> Problem to solve
From the line with "white brick G3:H3" through the line with "purple brick I5:J6 level 1 -> none", repeat the entries verbatim, both end lines included, and add nothing.
** Study material follows **
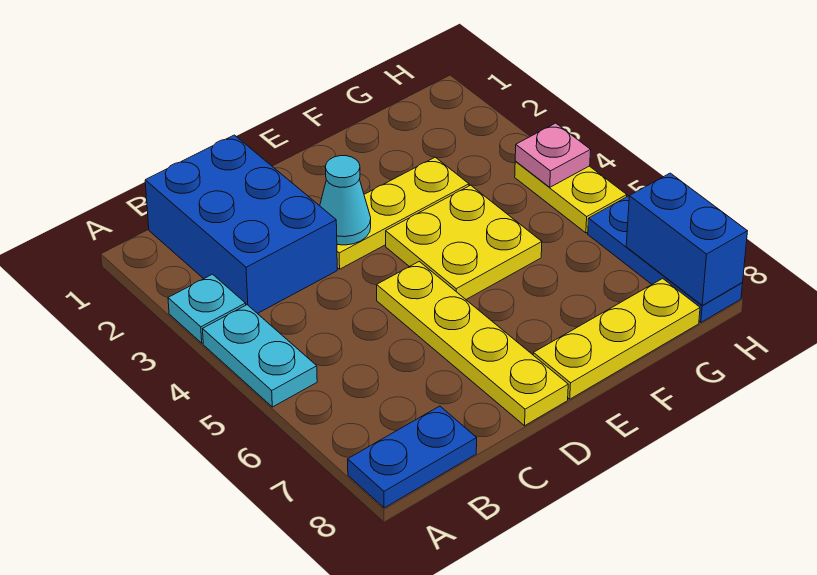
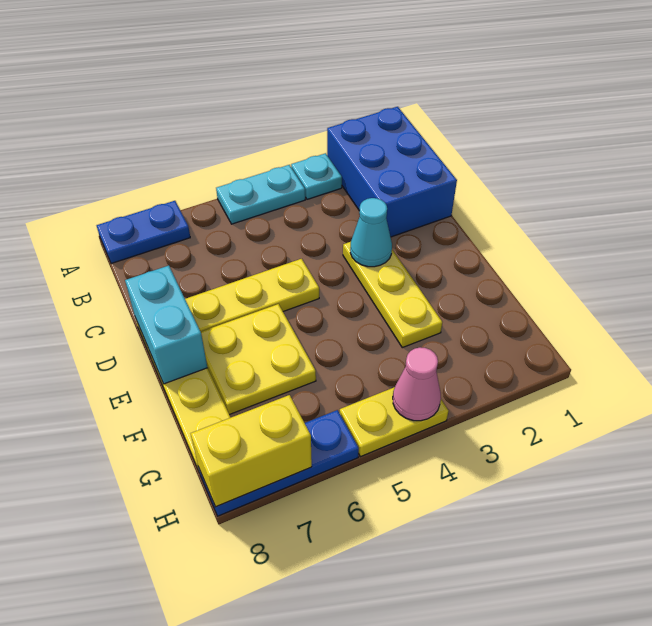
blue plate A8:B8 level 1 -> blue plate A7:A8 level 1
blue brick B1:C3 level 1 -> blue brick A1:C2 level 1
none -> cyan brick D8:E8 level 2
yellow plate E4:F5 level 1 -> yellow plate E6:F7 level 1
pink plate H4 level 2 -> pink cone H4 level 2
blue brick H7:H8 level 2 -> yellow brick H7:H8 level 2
** End of Study material **
** Study material follows **
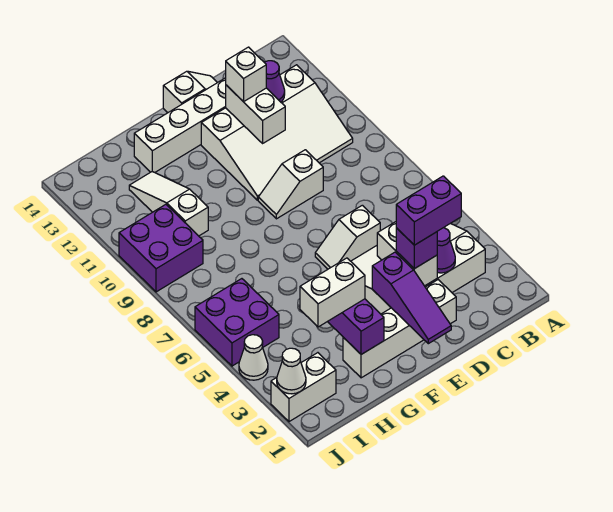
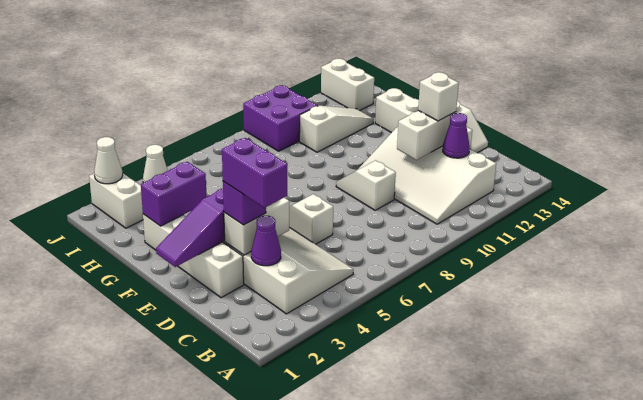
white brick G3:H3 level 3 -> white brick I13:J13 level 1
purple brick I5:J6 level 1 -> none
** End of Study material **
** Study material follows **
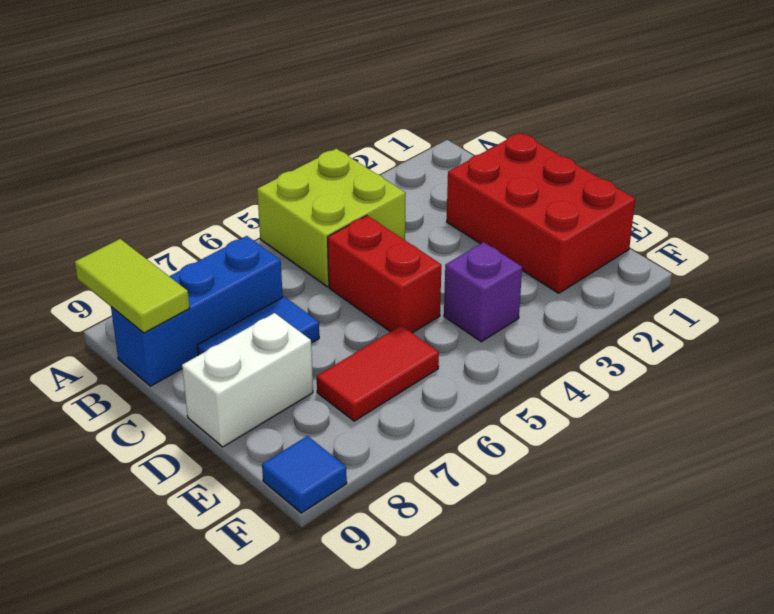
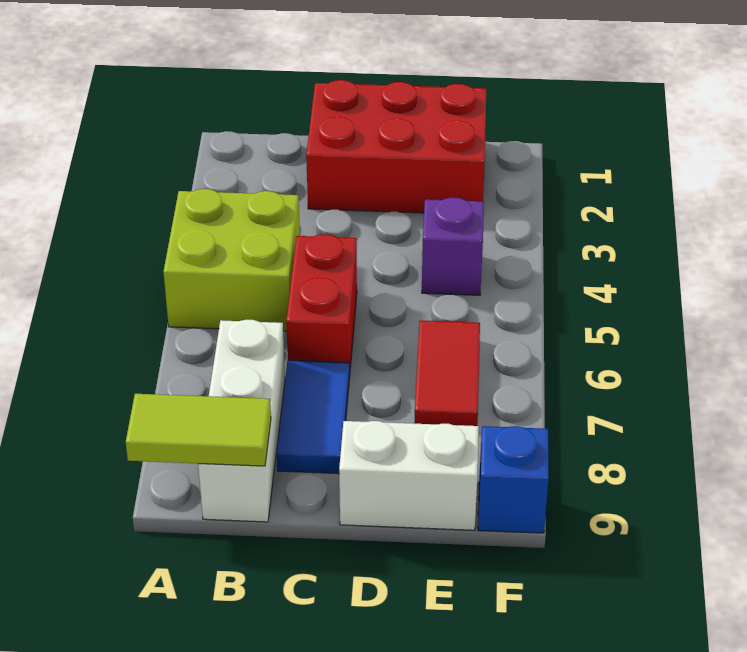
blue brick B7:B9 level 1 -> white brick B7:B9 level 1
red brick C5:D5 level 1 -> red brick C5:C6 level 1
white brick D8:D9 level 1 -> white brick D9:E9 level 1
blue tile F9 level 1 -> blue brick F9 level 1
** End of Study material **
> Answer section
white brick G3:H3 level 3 -> white brick I13:J13 level 1
purple brick I5:J6 level 1 -> none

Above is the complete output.